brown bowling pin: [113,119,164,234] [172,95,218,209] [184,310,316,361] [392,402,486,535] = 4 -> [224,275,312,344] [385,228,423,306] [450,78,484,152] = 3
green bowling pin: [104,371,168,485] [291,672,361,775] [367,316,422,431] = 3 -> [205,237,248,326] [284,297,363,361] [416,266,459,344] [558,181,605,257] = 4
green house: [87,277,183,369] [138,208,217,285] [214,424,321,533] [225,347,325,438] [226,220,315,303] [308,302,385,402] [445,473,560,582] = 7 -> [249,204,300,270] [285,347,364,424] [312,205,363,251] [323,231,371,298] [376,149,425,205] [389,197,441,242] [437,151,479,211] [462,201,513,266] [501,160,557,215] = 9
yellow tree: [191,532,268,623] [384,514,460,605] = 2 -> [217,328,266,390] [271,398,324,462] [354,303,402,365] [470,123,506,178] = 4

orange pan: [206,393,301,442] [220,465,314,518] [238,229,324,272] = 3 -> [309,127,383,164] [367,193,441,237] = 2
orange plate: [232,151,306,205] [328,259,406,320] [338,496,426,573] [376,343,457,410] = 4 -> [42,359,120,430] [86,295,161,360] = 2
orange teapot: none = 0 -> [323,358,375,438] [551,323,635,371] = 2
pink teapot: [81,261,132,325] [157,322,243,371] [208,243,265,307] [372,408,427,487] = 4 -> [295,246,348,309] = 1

### Exercise objective
Your output must be one number: how many lines of the listing include "teapot".

### Result
2